* [The task]
Please find and copy every line of the records that contains the string "tuplet". Case counts.

* [Source material]
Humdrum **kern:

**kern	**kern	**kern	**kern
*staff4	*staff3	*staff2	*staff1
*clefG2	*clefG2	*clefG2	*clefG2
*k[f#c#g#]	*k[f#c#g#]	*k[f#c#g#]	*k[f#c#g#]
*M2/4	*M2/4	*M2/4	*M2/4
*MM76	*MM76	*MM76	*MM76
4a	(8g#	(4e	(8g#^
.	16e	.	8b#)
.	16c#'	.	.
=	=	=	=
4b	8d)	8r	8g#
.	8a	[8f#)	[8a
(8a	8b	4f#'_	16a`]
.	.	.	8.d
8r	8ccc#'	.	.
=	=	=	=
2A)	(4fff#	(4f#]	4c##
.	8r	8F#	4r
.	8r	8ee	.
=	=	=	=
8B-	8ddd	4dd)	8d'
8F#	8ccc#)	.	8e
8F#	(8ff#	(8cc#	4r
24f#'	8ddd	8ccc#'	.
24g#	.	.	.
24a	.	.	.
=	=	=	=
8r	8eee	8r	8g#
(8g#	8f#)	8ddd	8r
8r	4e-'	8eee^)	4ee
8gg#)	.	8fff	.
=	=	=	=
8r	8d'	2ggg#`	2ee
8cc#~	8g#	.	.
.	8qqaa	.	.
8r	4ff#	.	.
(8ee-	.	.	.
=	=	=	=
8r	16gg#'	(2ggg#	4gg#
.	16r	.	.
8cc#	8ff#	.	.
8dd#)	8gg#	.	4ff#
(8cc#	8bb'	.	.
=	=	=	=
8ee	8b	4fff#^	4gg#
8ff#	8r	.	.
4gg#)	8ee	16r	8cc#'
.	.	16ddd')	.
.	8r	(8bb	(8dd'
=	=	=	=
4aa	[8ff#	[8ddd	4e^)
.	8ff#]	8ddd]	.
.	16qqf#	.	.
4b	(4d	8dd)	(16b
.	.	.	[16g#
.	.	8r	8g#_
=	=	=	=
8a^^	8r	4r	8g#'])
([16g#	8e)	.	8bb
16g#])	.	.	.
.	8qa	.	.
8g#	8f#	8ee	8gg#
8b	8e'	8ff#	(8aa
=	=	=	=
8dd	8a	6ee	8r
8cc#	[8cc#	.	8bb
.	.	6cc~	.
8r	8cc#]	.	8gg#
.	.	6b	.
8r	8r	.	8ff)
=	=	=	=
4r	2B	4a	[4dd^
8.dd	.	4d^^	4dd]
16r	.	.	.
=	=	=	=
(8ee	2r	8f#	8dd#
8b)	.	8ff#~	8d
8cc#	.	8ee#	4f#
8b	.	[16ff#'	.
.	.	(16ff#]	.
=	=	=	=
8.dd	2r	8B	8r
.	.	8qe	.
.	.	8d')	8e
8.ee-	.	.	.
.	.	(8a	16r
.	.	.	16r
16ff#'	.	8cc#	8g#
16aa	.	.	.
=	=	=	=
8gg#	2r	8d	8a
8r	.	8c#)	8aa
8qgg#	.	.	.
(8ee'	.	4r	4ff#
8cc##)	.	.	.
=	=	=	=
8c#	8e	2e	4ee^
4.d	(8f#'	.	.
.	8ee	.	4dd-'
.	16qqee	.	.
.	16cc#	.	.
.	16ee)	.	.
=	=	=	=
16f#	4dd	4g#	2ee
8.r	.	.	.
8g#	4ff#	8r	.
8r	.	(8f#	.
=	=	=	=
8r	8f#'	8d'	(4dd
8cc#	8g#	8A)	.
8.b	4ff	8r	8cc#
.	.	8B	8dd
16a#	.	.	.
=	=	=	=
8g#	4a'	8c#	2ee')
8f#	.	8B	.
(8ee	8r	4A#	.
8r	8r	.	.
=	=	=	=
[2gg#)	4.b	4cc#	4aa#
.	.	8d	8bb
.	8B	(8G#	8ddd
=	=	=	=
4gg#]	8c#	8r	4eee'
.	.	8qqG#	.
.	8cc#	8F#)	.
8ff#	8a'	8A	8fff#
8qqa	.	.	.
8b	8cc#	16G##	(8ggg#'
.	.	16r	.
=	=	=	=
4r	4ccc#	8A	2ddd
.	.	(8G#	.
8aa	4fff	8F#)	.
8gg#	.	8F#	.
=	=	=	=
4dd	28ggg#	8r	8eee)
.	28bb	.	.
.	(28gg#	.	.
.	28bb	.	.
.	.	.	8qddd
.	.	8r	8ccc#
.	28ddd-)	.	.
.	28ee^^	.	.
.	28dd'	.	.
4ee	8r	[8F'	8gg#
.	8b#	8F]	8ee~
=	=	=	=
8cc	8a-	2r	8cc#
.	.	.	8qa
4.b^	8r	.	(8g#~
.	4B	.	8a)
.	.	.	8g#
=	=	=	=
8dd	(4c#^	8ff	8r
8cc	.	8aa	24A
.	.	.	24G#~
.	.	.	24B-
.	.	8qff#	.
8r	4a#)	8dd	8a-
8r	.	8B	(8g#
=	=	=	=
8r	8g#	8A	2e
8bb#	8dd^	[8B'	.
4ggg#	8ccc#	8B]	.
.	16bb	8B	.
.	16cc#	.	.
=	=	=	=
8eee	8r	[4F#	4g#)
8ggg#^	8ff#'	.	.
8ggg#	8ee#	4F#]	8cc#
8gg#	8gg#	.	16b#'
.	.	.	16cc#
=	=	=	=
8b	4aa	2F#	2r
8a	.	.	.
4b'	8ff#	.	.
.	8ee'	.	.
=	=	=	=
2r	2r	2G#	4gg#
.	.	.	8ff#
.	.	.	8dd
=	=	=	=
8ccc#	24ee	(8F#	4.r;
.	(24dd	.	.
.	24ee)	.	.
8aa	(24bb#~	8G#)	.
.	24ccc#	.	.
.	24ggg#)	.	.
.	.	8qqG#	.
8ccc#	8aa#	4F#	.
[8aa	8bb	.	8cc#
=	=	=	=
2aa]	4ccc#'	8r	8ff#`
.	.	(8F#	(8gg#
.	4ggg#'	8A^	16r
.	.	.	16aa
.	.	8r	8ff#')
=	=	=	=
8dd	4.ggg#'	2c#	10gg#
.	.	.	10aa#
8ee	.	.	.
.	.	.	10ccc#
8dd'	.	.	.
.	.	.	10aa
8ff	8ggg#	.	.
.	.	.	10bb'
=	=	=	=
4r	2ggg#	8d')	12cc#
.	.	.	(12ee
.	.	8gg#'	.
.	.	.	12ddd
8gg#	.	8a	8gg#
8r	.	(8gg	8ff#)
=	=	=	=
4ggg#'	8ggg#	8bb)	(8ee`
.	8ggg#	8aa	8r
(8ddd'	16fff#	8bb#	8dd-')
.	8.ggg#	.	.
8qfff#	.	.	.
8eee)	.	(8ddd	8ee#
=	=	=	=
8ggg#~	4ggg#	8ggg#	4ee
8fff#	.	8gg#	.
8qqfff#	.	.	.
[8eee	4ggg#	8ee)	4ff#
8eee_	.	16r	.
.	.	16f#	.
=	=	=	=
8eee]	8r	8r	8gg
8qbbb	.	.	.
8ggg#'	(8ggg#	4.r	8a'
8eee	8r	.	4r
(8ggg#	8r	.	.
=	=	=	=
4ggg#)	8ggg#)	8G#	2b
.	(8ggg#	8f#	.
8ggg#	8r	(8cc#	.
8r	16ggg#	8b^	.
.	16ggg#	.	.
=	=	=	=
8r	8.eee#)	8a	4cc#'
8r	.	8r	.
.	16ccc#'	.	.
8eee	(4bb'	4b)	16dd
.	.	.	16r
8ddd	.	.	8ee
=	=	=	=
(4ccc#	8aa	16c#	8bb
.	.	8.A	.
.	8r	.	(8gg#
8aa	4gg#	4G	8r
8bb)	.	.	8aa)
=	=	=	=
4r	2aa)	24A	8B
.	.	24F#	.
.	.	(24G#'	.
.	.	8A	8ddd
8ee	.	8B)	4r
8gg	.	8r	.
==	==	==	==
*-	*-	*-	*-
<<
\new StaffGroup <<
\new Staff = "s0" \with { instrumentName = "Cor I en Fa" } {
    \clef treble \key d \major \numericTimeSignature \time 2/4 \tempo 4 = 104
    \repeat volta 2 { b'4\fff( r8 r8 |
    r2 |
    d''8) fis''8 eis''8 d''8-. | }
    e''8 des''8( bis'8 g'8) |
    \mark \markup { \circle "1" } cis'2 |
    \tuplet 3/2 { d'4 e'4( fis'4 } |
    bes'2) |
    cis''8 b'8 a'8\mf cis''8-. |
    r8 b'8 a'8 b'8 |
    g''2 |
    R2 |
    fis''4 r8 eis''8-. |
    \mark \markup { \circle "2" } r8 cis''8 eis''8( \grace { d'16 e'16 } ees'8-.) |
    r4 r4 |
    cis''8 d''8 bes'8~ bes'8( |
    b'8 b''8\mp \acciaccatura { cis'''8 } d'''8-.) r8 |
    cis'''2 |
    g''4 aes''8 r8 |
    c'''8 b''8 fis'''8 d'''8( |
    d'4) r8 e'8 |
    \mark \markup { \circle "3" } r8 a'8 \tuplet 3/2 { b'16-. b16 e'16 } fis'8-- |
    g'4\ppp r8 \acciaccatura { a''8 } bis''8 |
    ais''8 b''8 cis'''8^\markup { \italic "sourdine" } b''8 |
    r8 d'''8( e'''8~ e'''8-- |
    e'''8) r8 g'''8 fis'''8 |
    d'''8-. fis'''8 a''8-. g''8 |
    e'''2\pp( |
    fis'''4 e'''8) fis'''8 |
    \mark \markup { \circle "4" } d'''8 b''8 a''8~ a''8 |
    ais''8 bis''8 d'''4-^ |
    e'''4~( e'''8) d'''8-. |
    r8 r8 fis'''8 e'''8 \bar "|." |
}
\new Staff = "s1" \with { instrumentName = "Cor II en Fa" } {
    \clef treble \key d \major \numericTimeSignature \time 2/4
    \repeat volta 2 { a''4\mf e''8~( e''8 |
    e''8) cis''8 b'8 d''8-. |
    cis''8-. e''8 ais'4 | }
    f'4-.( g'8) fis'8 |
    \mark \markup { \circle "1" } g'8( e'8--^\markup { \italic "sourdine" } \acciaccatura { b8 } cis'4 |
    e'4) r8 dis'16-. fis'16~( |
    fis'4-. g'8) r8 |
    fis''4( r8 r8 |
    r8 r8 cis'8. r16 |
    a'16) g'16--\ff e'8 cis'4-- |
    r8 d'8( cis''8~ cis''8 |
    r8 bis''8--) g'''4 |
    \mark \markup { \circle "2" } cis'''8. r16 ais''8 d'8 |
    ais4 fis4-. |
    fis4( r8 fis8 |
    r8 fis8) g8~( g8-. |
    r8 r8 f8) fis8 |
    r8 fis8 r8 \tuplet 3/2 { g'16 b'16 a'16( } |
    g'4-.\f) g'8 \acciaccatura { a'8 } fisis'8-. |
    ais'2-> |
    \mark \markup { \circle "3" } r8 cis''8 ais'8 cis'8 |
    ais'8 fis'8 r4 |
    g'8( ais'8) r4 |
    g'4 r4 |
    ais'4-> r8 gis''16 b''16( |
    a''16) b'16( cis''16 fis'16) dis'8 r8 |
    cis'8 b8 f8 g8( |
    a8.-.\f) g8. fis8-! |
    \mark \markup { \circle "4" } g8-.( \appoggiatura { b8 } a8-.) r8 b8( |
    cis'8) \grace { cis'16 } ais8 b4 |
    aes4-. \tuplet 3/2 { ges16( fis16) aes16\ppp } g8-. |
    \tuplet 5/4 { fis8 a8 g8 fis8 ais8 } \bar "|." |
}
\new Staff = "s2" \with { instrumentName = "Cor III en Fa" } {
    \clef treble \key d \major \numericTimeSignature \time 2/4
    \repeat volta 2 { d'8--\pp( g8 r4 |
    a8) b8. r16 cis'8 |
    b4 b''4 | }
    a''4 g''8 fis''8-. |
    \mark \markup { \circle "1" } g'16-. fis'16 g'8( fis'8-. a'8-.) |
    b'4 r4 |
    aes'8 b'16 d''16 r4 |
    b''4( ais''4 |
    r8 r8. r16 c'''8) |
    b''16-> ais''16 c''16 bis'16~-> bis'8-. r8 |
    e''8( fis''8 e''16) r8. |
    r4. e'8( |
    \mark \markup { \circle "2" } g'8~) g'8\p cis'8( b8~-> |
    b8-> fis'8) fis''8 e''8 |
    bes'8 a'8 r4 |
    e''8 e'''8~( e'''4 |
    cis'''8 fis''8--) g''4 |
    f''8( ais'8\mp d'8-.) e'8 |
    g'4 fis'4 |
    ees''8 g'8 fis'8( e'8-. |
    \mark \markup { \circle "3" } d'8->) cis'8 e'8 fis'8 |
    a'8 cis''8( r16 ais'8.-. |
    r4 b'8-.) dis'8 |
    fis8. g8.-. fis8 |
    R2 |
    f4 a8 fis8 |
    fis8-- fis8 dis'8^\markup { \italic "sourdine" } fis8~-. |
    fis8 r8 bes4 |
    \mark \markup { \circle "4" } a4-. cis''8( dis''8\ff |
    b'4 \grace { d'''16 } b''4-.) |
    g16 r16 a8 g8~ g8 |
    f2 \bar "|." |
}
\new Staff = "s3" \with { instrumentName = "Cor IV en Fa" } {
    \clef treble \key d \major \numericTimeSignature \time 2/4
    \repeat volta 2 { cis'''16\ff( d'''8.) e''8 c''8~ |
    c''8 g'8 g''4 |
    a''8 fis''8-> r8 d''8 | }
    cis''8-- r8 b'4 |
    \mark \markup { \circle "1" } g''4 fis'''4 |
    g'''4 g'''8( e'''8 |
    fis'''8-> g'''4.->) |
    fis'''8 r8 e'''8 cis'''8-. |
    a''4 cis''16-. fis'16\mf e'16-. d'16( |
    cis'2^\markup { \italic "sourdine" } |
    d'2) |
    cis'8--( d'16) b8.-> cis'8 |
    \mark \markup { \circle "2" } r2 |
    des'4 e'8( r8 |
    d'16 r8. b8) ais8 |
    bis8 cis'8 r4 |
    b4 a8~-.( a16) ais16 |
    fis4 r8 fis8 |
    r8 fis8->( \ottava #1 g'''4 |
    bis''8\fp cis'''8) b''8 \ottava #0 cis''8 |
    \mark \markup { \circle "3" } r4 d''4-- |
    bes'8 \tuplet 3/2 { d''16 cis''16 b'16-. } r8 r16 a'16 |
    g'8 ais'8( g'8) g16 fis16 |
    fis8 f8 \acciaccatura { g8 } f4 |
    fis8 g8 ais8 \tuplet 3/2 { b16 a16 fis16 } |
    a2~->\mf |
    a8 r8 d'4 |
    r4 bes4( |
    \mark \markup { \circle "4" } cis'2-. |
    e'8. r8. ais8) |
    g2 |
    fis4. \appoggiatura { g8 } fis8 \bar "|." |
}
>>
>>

* [Written reply]
    \tuplet 3/2 { d'4 e'4( fis'4 } |
    \mark \markup { \circle "3" } r8 a'8 \tuplet 3/2 { b'16-. b16 e'16 } fis'8-- |
    r8 fis8 r8 \tuplet 3/2 { g'16 b'16 a'16( } |
    aes4-. \tuplet 3/2 { ges16( fis16) aes16\ppp } g8-. |
    \tuplet 5/4 { fis8 a8 g8 fis8 ais8 } \bar "|." |
    bes'8 \tuplet 3/2 { d''16 cis''16 b'16-. } r8 r16 a'16 |
    fis8 g8 ais8 \tuplet 3/2 { b16 a16 fis16 } |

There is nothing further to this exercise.